▸ **WORK TO COMPLETE**
Give the data again exactly as it appears, excluding any pictures.

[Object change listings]
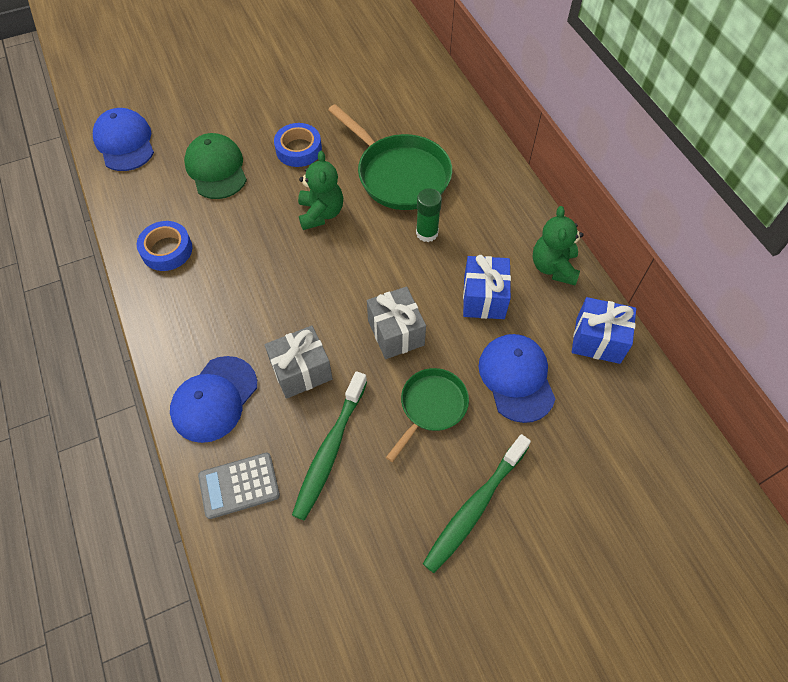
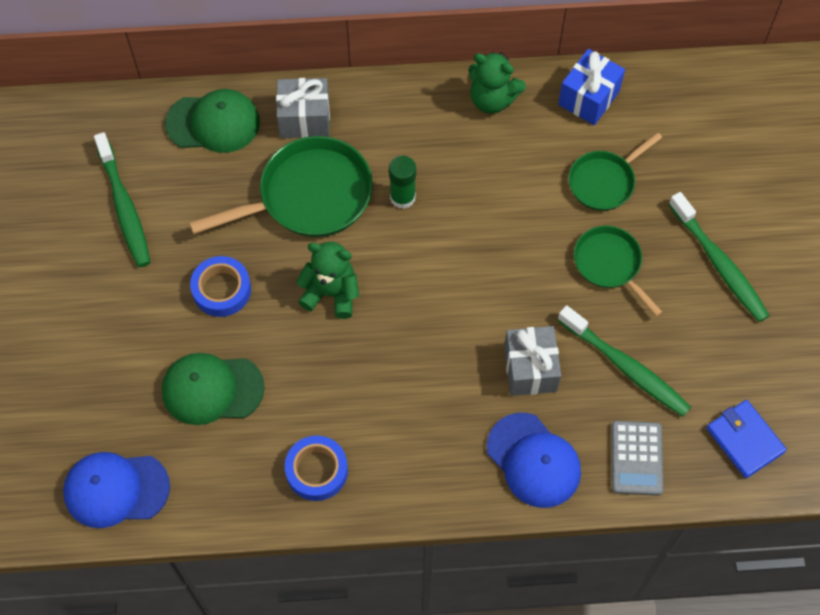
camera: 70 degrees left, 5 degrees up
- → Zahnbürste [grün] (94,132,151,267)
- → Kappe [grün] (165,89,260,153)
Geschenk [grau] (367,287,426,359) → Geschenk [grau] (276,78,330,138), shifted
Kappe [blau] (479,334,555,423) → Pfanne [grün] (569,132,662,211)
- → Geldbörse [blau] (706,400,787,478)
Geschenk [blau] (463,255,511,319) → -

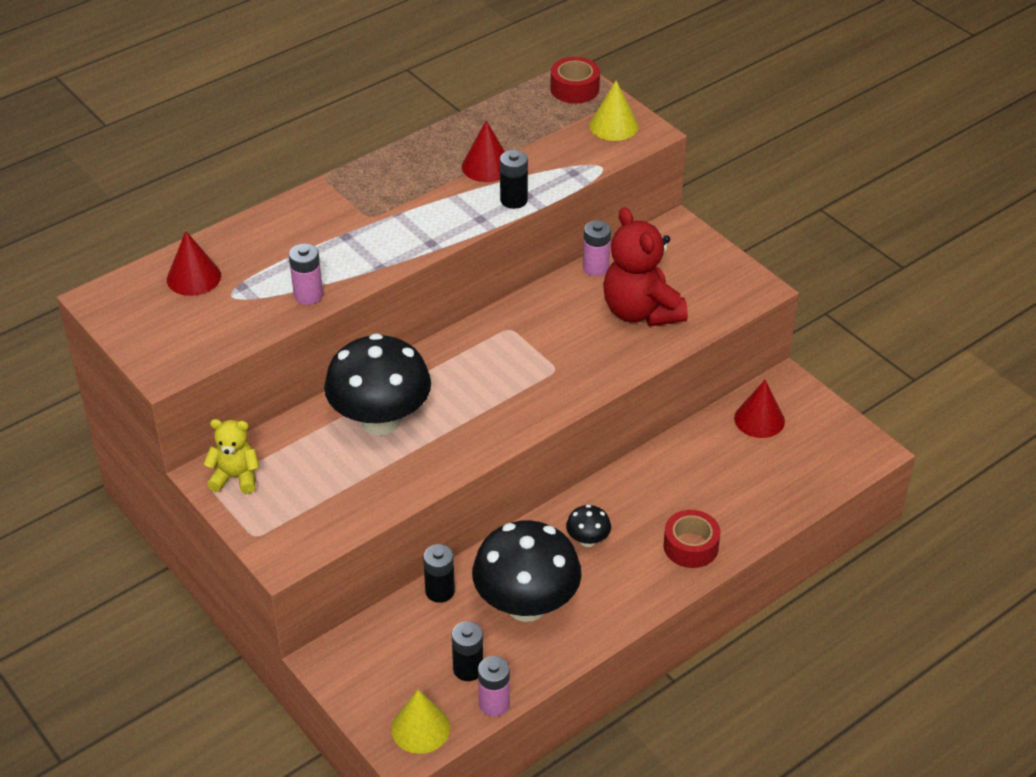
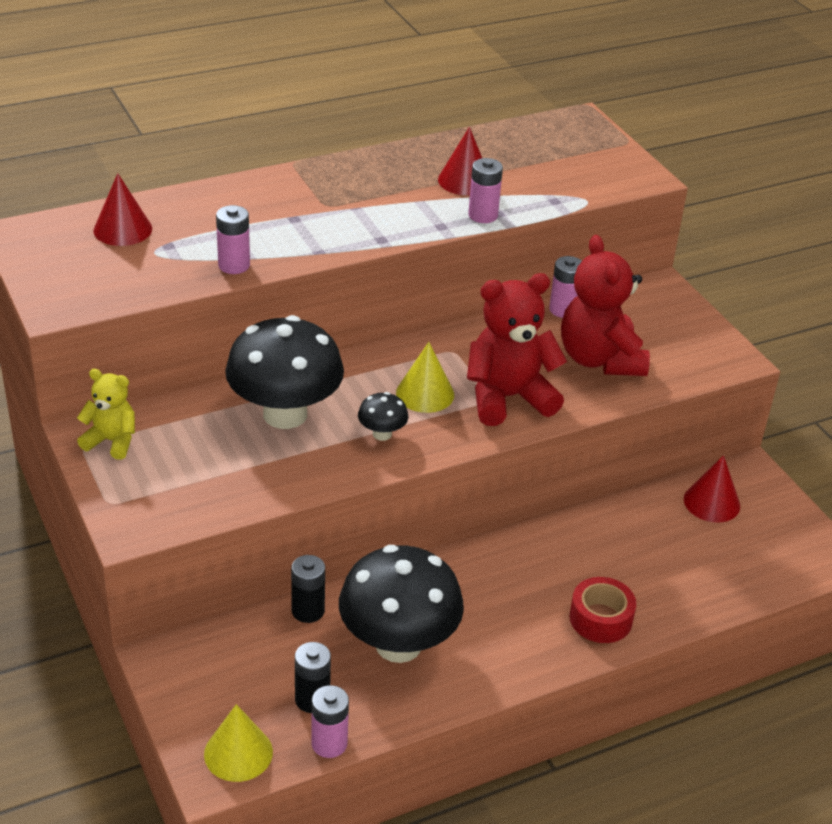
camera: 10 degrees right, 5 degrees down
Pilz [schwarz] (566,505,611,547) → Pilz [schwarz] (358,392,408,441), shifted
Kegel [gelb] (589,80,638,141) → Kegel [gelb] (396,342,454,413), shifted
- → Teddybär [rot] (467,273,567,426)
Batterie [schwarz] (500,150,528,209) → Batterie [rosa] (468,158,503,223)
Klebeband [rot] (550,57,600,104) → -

▸ **WORKED SOLUTION**
camera: 70 degrees left, 5 degrees up
- → Zahnbürste [grün] (94,132,151,267)
- → Kappe [grün] (165,89,260,153)
Geschenk [grau] (367,287,426,359) → Geschenk [grau] (276,78,330,138), shifted
Kappe [blau] (479,334,555,423) → Pfanne [grün] (569,132,662,211)
- → Geldbörse [blau] (706,400,787,478)
Geschenk [blau] (463,255,511,319) → -

camera: 10 degrees right, 5 degrees down
Pilz [schwarz] (566,505,611,547) → Pilz [schwarz] (358,392,408,441), shifted
Kegel [gelb] (589,80,638,141) → Kegel [gelb] (396,342,454,413), shifted
- → Teddybär [rot] (467,273,567,426)
Batterie [schwarz] (500,150,528,209) → Batterie [rosa] (468,158,503,223)
Klebeband [rot] (550,57,600,104) → -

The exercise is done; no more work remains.